**Problem details**
Give the entries again exactly. Skip the pictures.

*** Begin section ***

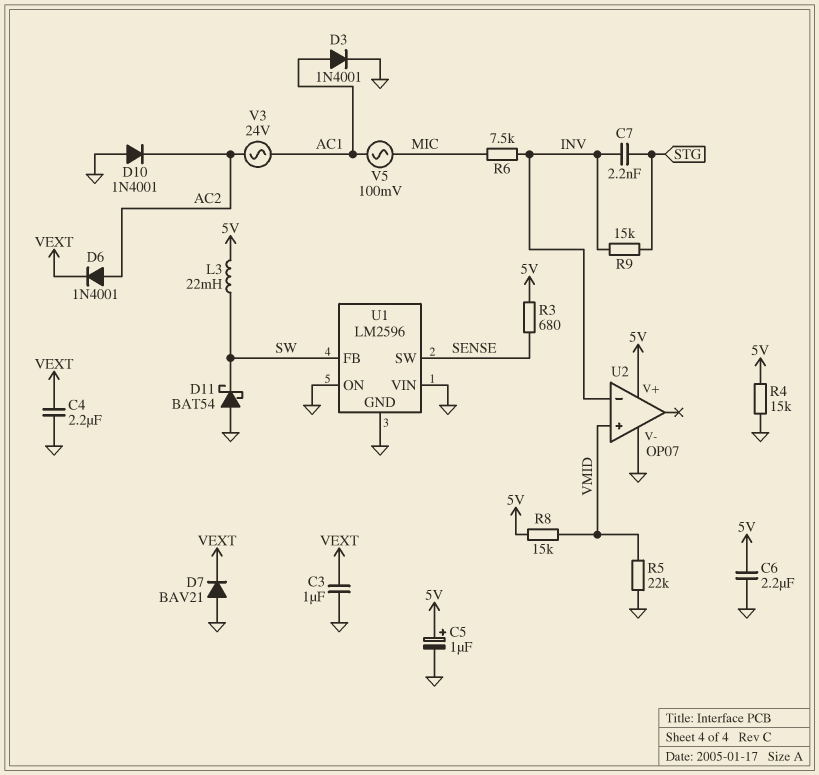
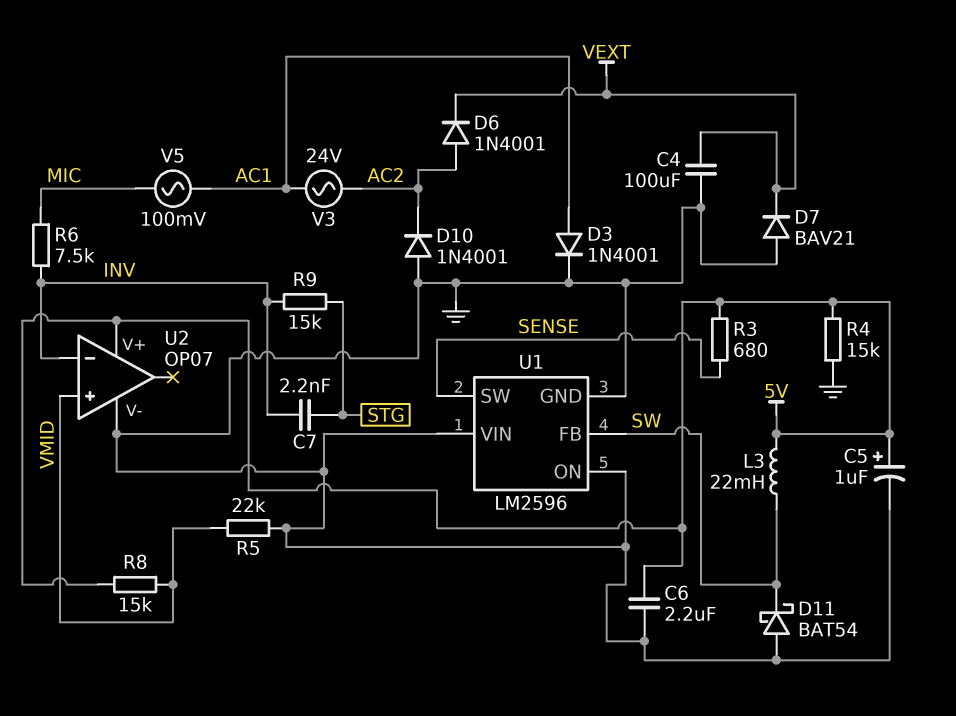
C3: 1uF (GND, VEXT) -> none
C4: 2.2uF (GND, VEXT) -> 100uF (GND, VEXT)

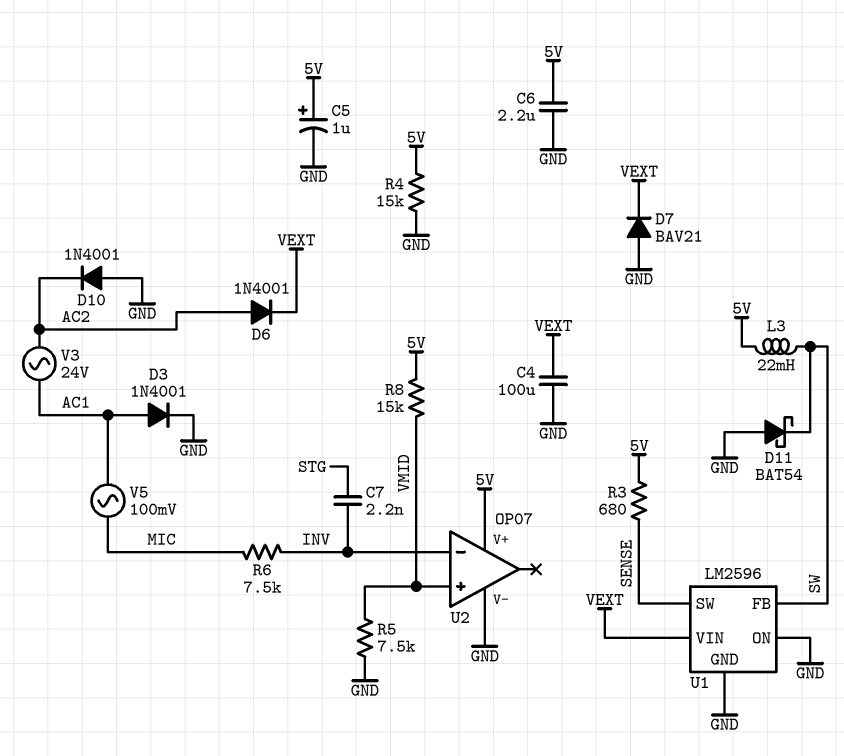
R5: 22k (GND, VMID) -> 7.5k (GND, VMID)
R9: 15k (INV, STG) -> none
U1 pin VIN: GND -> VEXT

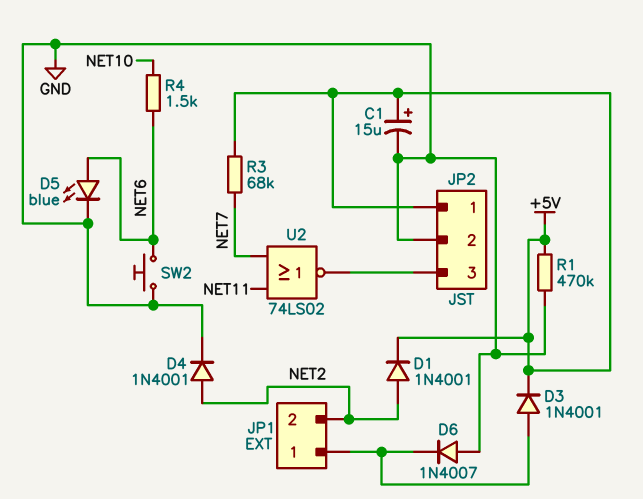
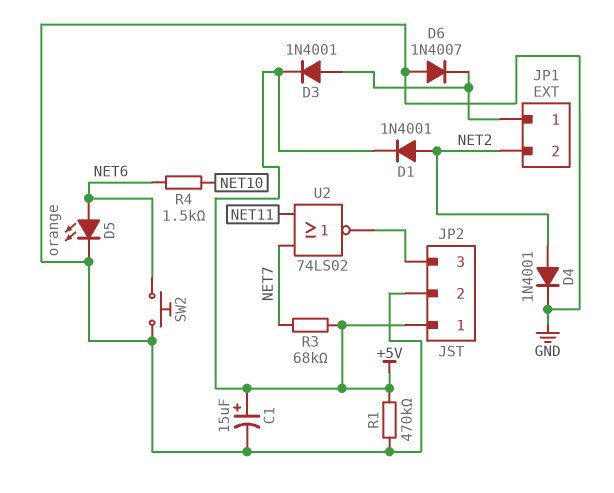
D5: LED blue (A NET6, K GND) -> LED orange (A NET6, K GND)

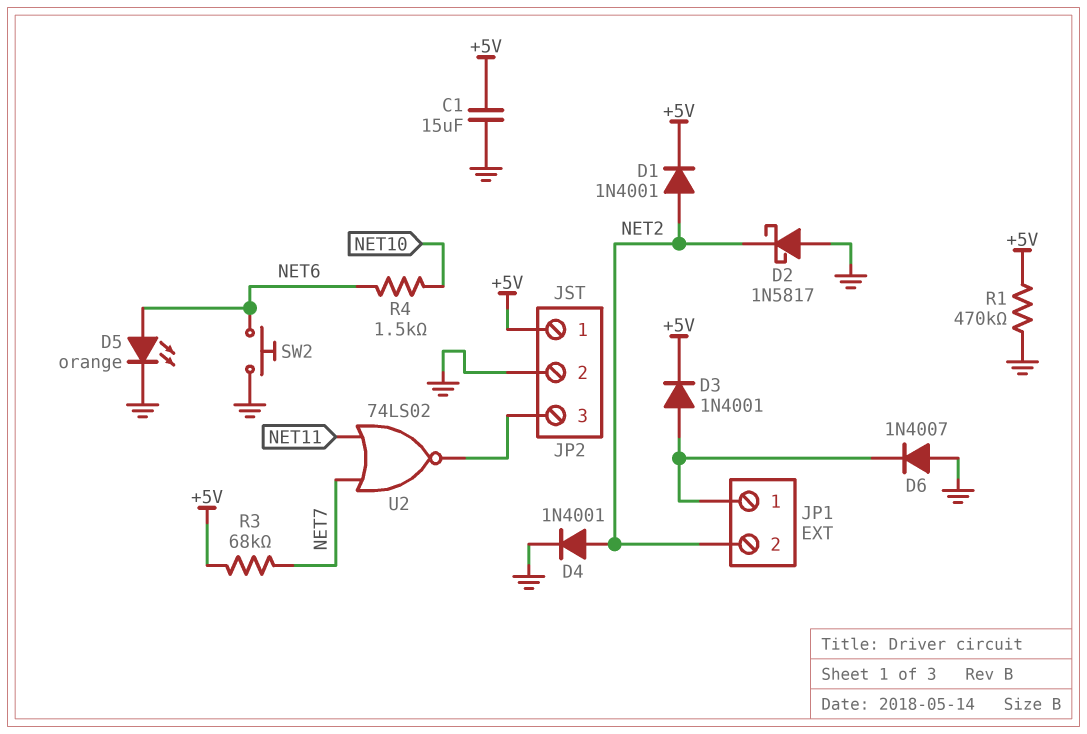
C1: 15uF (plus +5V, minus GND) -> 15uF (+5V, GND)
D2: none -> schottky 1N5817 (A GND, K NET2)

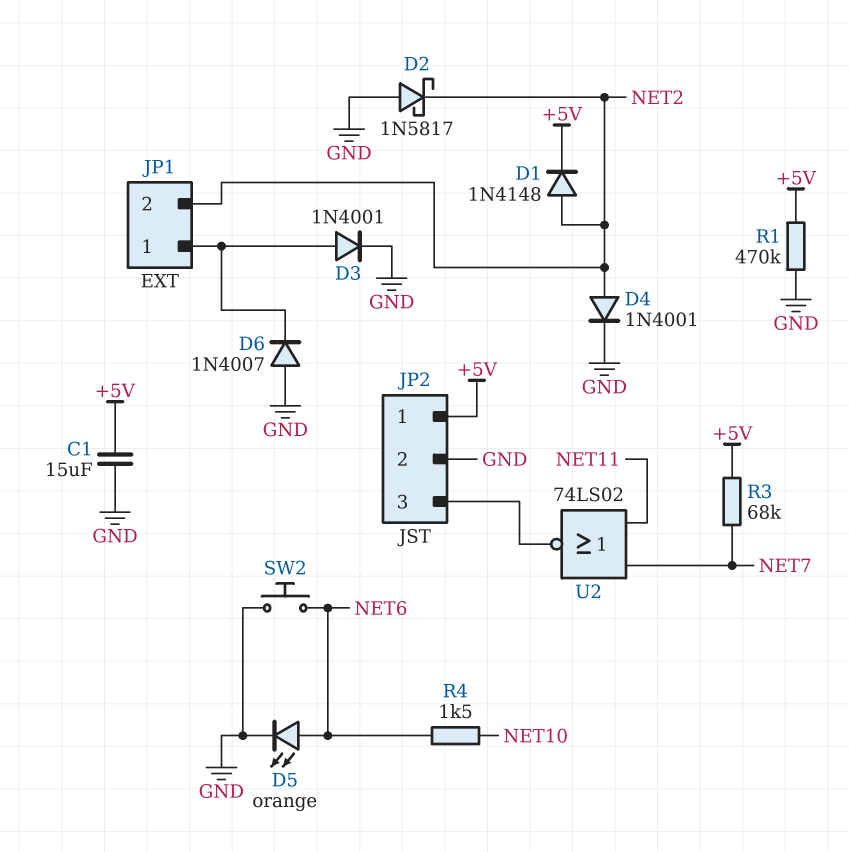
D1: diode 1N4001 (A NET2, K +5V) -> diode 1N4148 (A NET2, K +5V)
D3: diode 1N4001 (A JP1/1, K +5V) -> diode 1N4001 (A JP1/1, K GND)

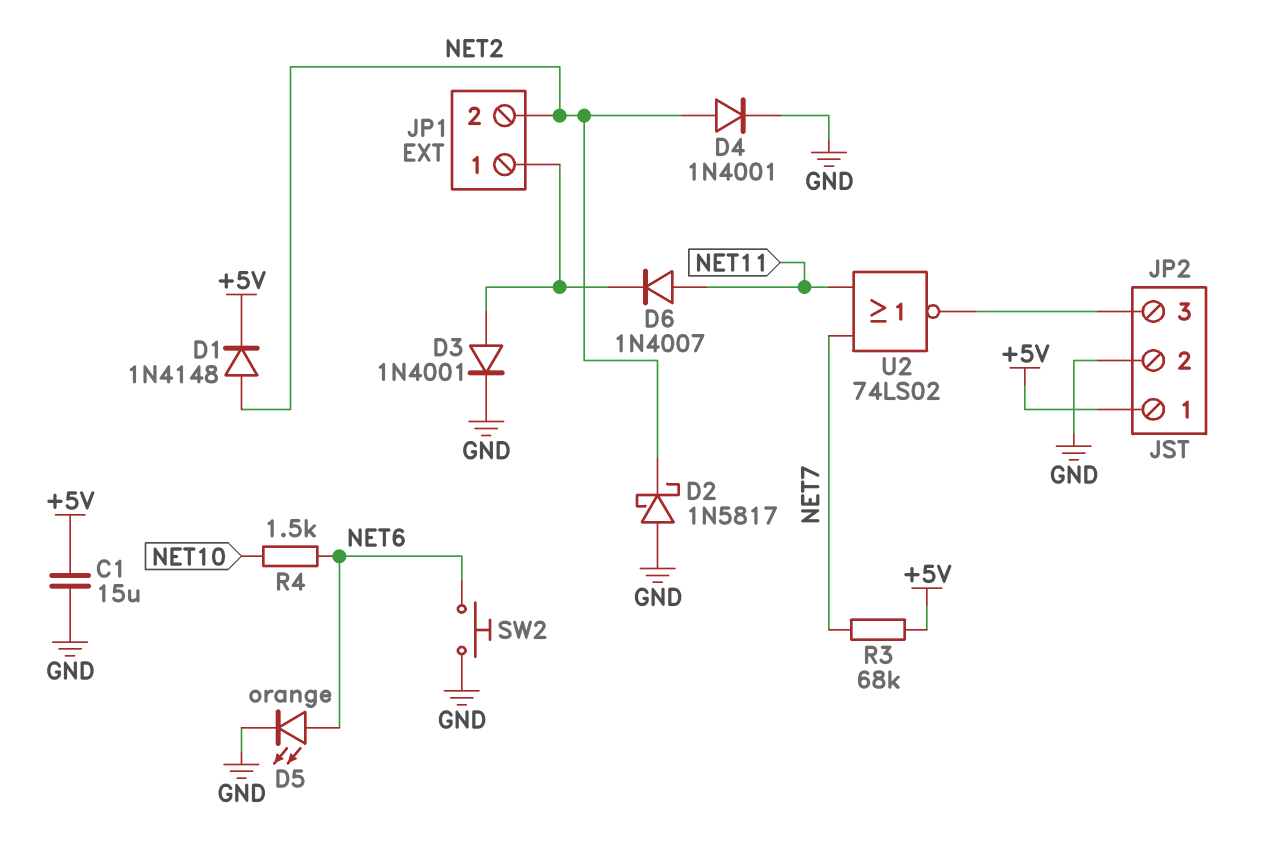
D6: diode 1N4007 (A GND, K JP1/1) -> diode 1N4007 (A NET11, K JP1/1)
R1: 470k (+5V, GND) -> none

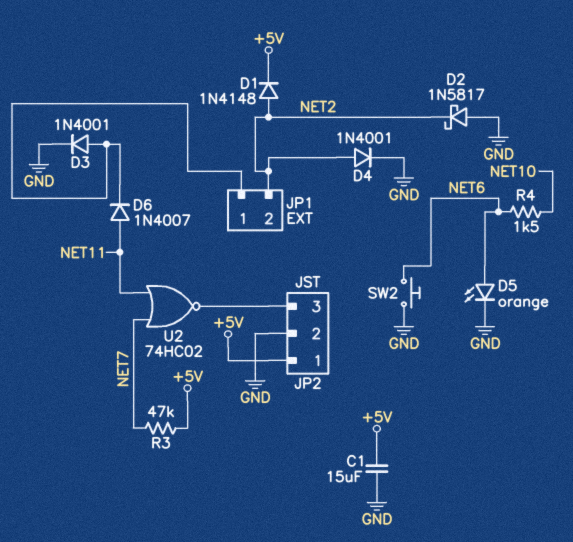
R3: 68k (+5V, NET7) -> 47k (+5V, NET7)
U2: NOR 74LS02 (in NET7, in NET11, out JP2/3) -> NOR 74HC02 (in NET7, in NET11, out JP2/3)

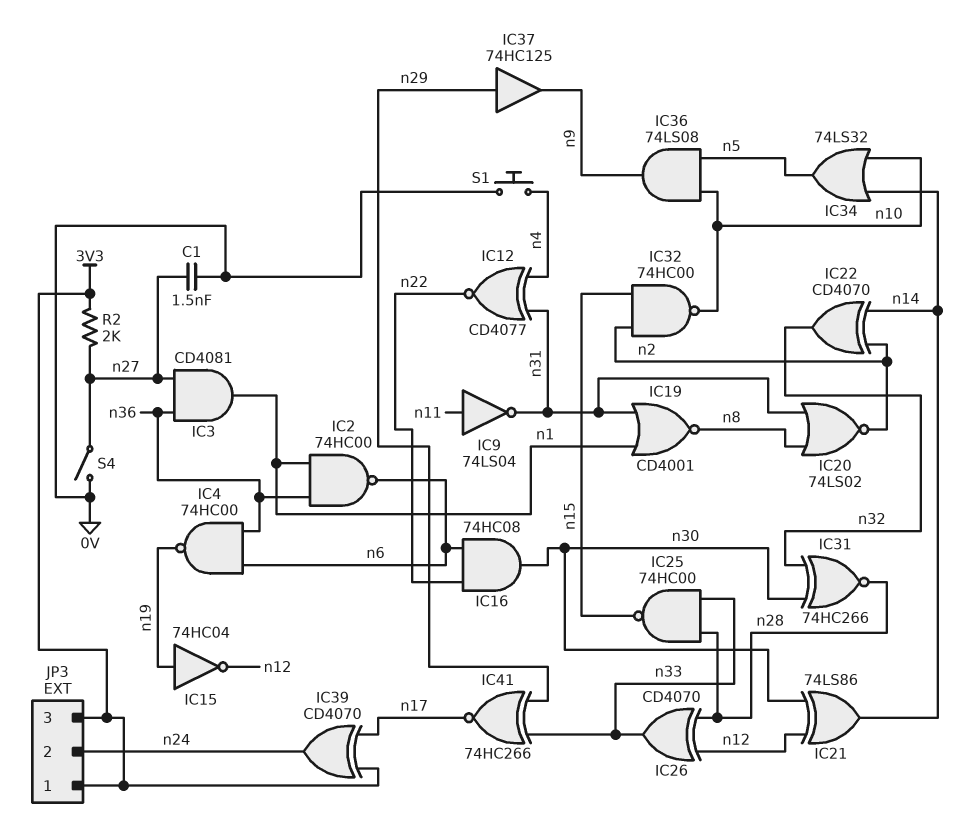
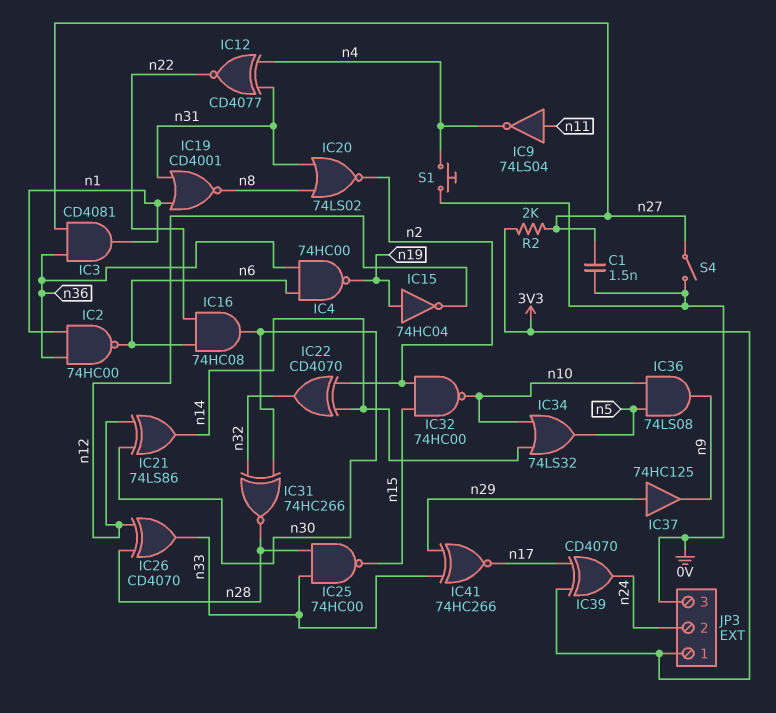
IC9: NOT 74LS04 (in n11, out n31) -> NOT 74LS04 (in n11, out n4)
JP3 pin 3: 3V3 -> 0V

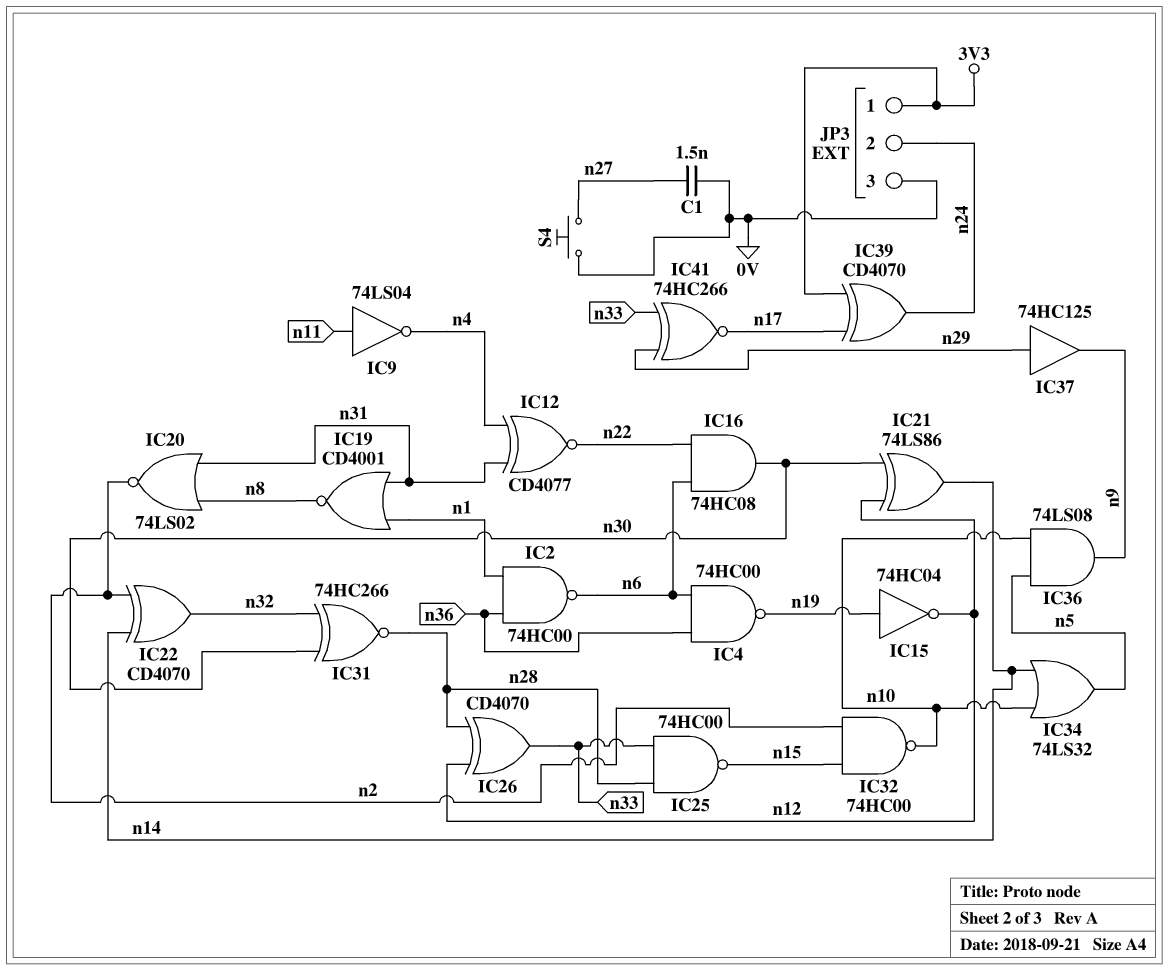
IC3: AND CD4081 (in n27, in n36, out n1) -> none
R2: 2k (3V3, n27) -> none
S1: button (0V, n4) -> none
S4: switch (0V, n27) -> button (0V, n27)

*** End section ***

**Solution below**
C3: 1uF (GND, VEXT) -> none
C4: 2.2uF (GND, VEXT) -> 100uF (GND, VEXT)

R5: 22k (GND, VMID) -> 7.5k (GND, VMID)
R9: 15k (INV, STG) -> none
U1 pin VIN: GND -> VEXT

D5: LED blue (A NET6, K GND) -> LED orange (A NET6, K GND)

C1: 15uF (plus +5V, minus GND) -> 15uF (+5V, GND)
D2: none -> schottky 1N5817 (A GND, K NET2)

D1: diode 1N4001 (A NET2, K +5V) -> diode 1N4148 (A NET2, K +5V)
D3: diode 1N4001 (A JP1/1, K +5V) -> diode 1N4001 (A JP1/1, K GND)

D6: diode 1N4007 (A GND, K JP1/1) -> diode 1N4007 (A NET11, K JP1/1)
R1: 470k (+5V, GND) -> none

R3: 68k (+5V, NET7) -> 47k (+5V, NET7)
U2: NOR 74LS02 (in NET7, in NET11, out JP2/3) -> NOR 74HC02 (in NET7, in NET11, out JP2/3)

IC9: NOT 74LS04 (in n11, out n31) -> NOT 74LS04 (in n11, out n4)
JP3 pin 3: 3V3 -> 0V

IC3: AND CD4081 (in n27, in n36, out n1) -> none
R2: 2k (3V3, n27) -> none
S1: button (0V, n4) -> none
S4: switch (0V, n27) -> button (0V, n27)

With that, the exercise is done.